**DATA TO USE**.
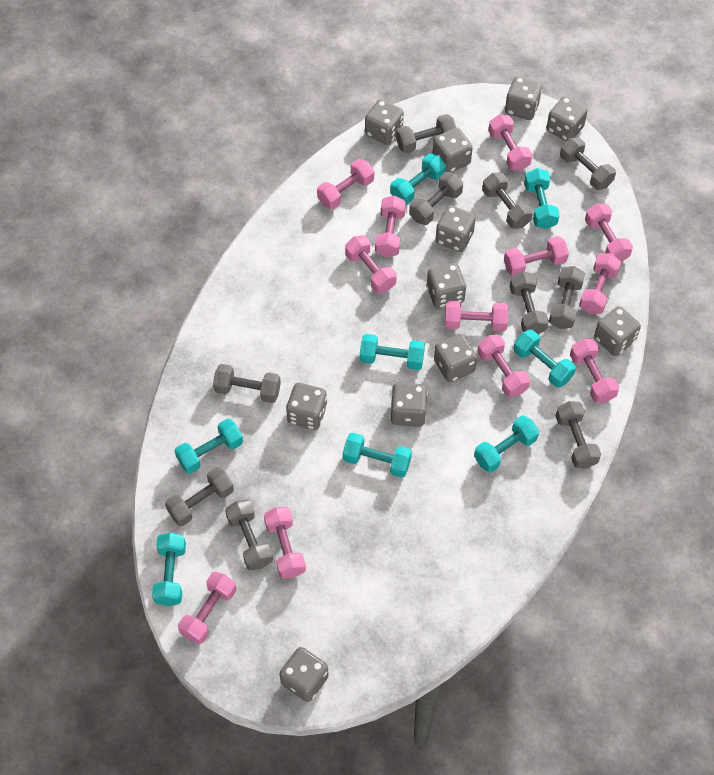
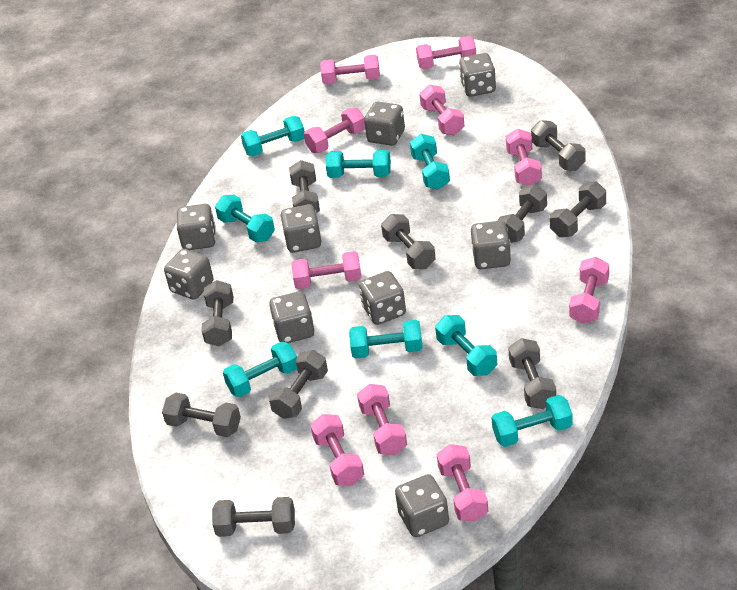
grey dice: 11 -> 9
pink dumbbell: 12 -> 10

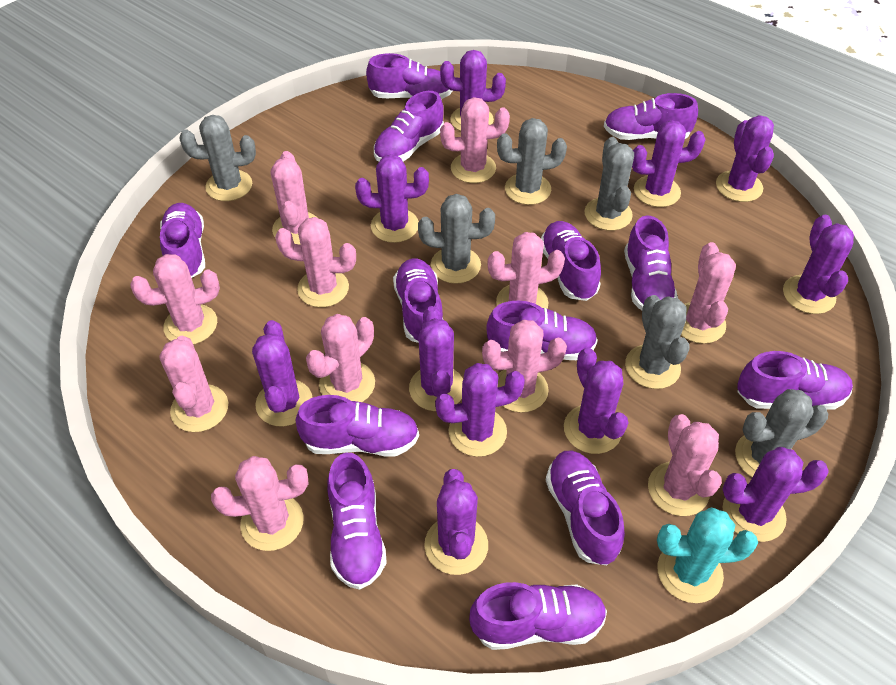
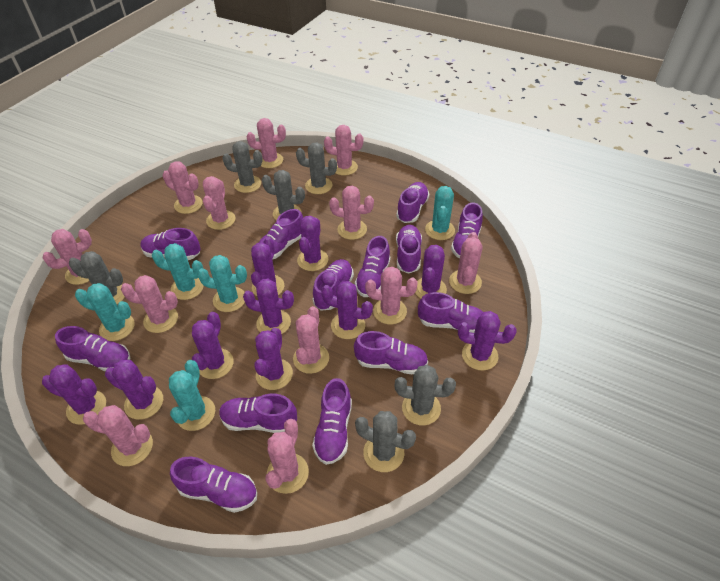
pink cactus: 11 -> 12
purple cactus: 11 -> 10
turquoise cactus: 1 -> 5

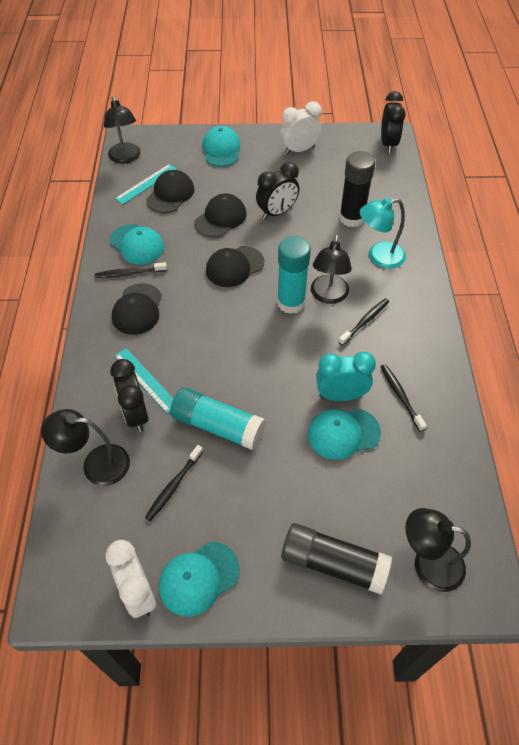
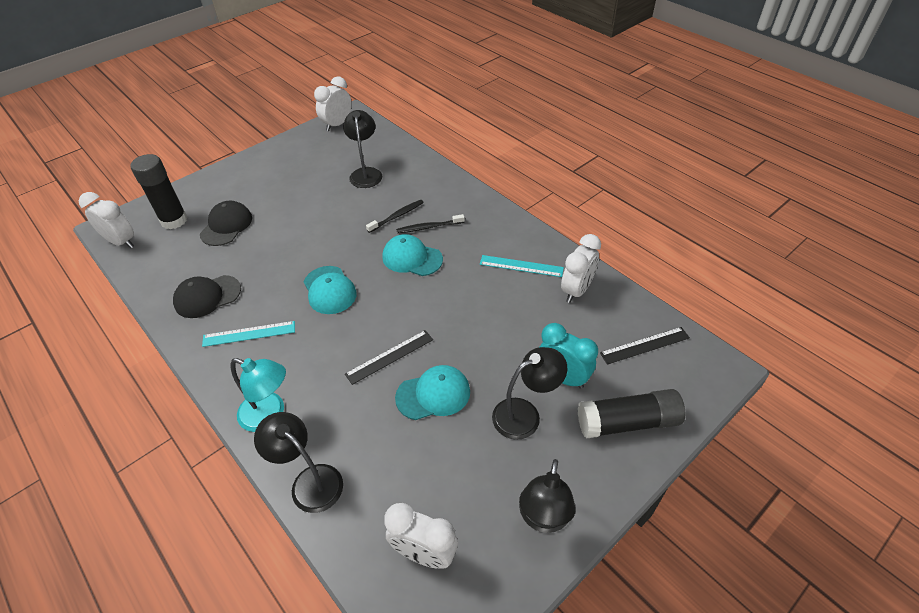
black cap: 4 -> 2
black clock: 3 -> 0
black ruler: 0 -> 2
black toothbrush: 4 -> 2
turquoise cap: 4 -> 3
turquoise glue stick: 2 -> 0
white clock: 2 -> 4

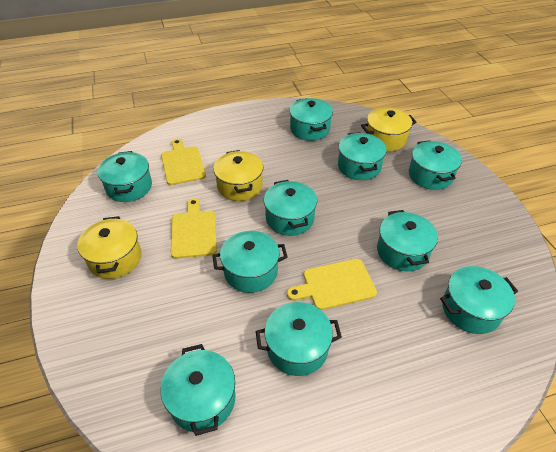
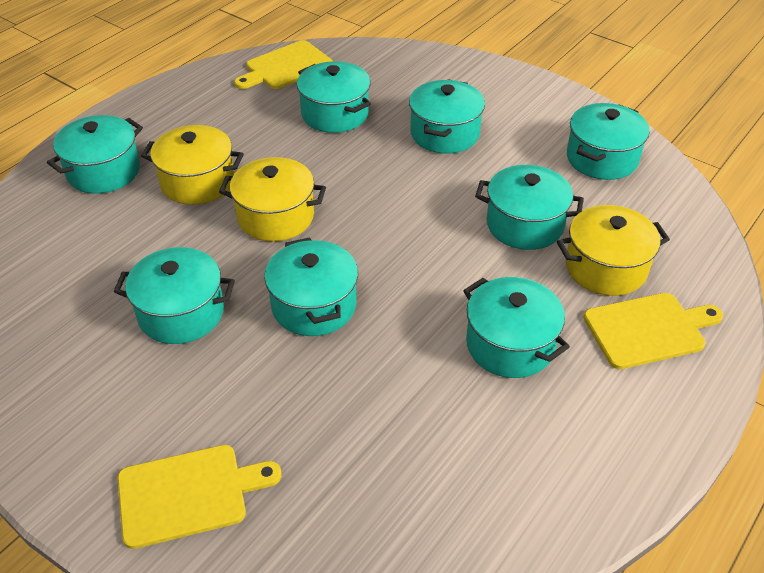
turquoise pot: 10 -> 8

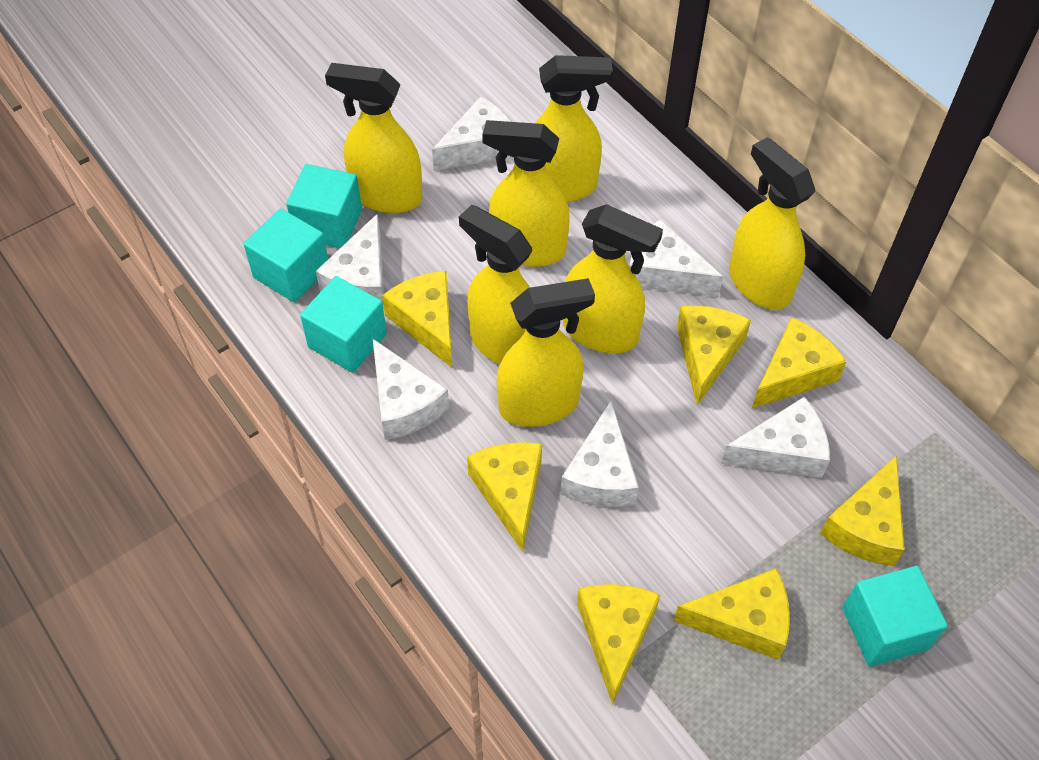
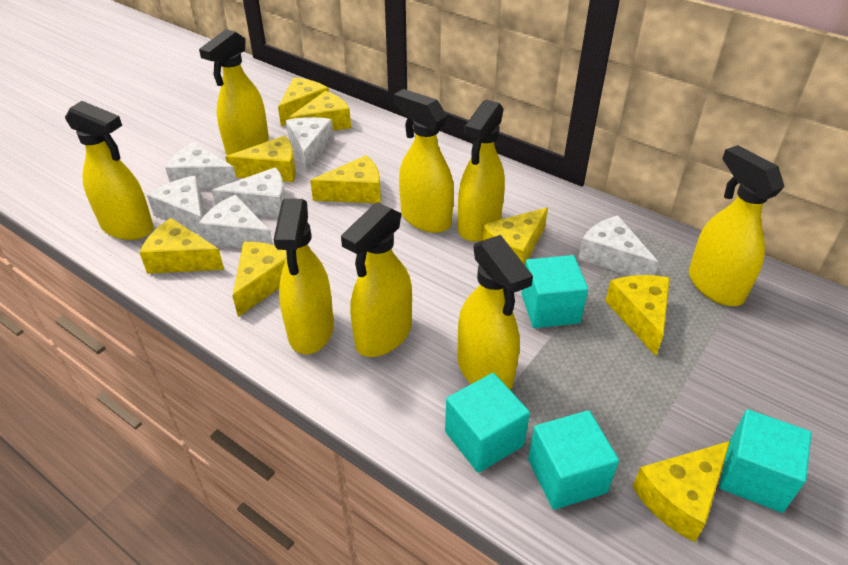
yellow cheese: 7 -> 9
yellow spray bottle: 7 -> 8

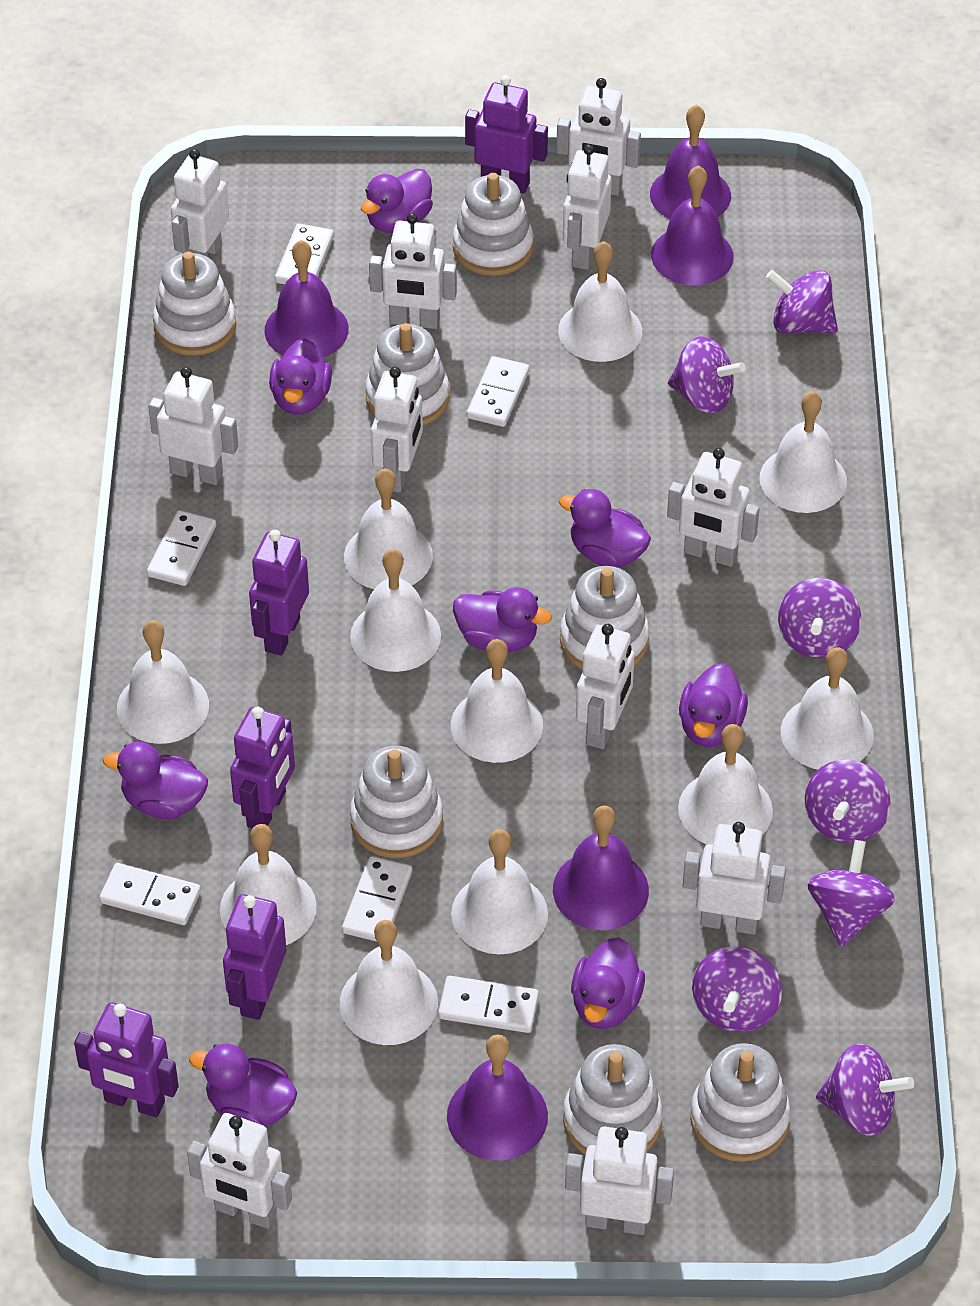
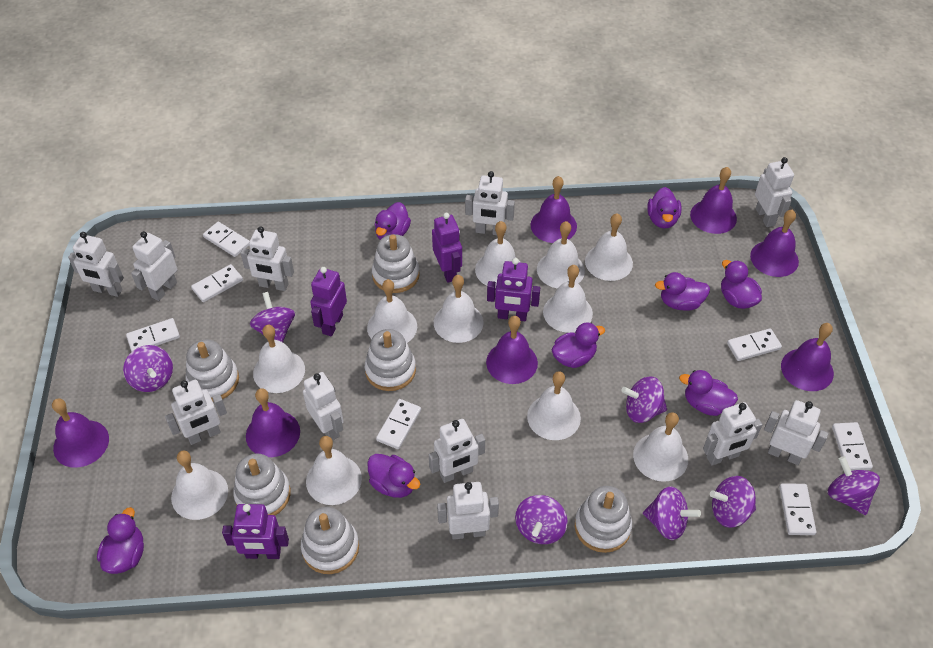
purple bell: 5 -> 7
purple robot: 5 -> 4
white domino: 6 -> 7
white stacking toy: 7 -> 6

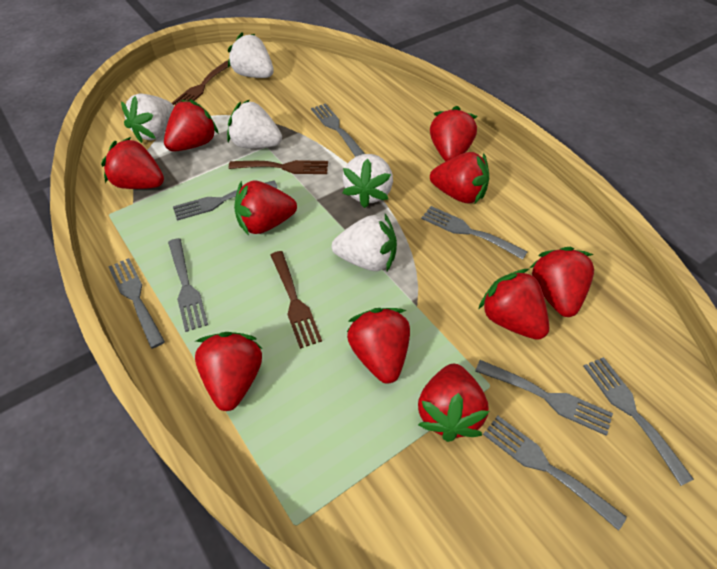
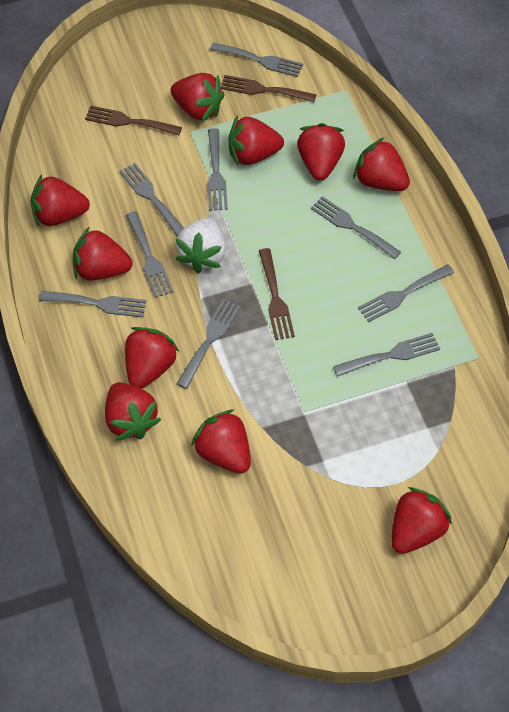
grey fork: 8 -> 9
white strawberry: 5 -> 1

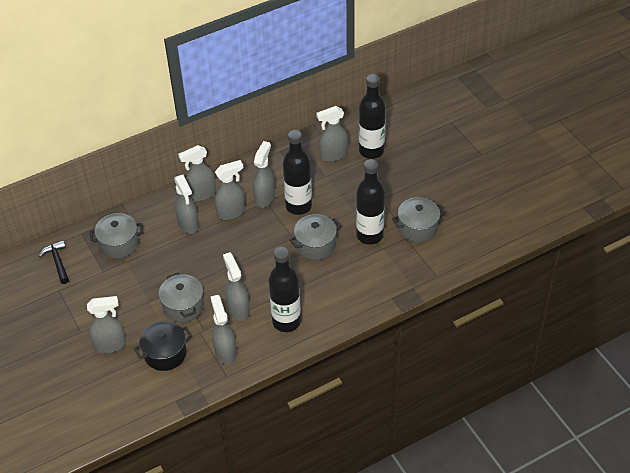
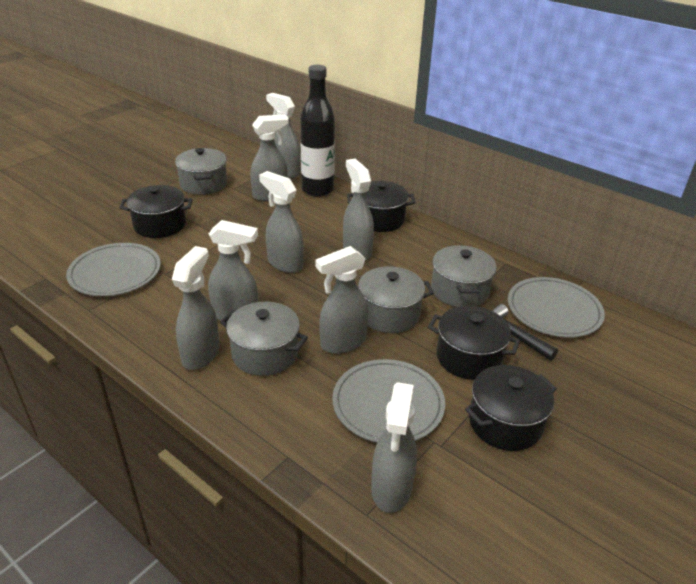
black bottle: 4 -> 1
black pot: 1 -> 4
grey plate: 0 -> 3

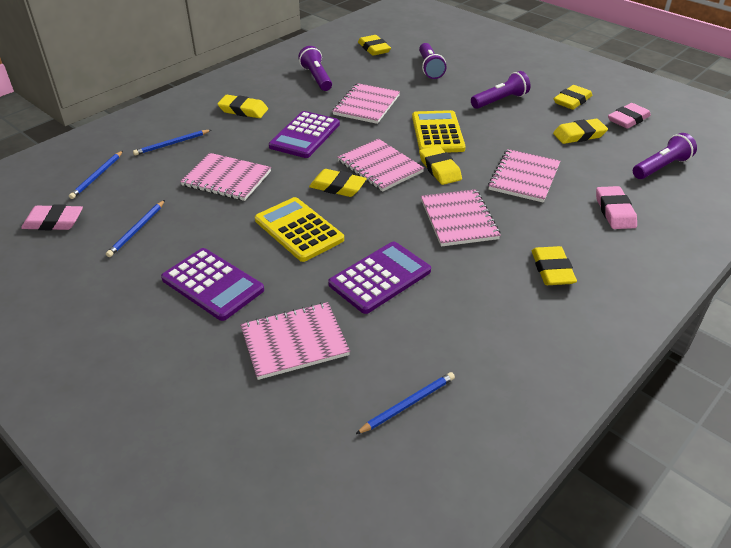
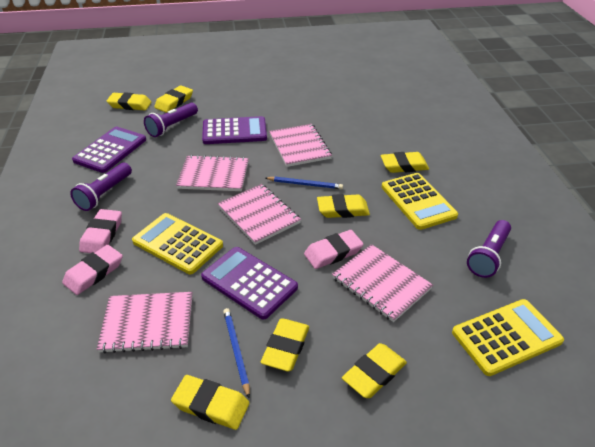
blue pencil: 4 -> 2
pink notebook: 6 -> 5
purple flashlight: 4 -> 3
yellow calculator: 2 -> 3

**WHAT YOU SHOULD DO**. Provide a count of the lines in the data above that include the word "grey", stating the number alone.

**WRITTEN ANSWER**. 3